**** Source data
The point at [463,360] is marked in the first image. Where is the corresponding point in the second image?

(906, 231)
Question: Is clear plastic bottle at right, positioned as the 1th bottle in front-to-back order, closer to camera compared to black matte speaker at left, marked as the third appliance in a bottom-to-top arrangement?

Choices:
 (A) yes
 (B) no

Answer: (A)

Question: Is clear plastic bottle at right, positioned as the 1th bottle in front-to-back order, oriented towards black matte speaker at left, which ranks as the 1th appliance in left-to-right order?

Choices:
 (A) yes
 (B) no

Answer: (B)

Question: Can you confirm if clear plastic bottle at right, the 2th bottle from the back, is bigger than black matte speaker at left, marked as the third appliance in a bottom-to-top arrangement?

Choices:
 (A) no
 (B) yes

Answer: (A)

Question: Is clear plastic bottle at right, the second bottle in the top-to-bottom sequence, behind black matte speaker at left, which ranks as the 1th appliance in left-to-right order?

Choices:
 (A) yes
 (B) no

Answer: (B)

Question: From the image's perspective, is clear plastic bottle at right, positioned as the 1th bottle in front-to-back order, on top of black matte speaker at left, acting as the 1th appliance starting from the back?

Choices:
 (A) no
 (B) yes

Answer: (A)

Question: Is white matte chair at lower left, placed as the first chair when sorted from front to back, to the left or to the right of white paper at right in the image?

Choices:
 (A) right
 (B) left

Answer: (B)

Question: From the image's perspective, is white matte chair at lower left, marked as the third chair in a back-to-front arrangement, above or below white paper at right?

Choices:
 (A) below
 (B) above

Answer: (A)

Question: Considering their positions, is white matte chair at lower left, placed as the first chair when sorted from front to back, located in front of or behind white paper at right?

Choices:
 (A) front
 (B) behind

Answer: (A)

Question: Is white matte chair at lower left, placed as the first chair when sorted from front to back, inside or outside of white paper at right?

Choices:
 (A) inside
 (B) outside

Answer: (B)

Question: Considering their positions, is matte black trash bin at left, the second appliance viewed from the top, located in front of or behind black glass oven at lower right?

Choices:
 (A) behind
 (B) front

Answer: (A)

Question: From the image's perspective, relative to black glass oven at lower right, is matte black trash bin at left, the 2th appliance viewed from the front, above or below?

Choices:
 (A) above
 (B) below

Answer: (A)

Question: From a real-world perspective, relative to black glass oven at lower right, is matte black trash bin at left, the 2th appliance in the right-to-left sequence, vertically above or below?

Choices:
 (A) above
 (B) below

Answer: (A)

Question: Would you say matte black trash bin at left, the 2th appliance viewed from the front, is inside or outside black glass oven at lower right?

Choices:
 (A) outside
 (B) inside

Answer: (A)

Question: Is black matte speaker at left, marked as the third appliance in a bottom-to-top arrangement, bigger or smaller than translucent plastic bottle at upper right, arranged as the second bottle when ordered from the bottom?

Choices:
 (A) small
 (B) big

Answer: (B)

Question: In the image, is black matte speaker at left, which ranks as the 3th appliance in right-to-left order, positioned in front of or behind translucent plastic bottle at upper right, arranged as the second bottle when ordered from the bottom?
********
### The task
Locate each line in the records that contains the string "arranged" with the same capitalization, and copy those lines out in full.

### Your response
Question: Is black matte speaker at left, marked as the third appliance in a bottom-to-top arrangement, bigger or smaller than translucent plastic bottle at upper right, arranged as the second bottle when ordered from the bottom?
Question: In the image, is black matte speaker at left, which ranks as the 3th appliance in right-to-left order, positioned in front of or behind translucent plastic bottle at upper right, arranged as the second bottle when ordered from the bottom?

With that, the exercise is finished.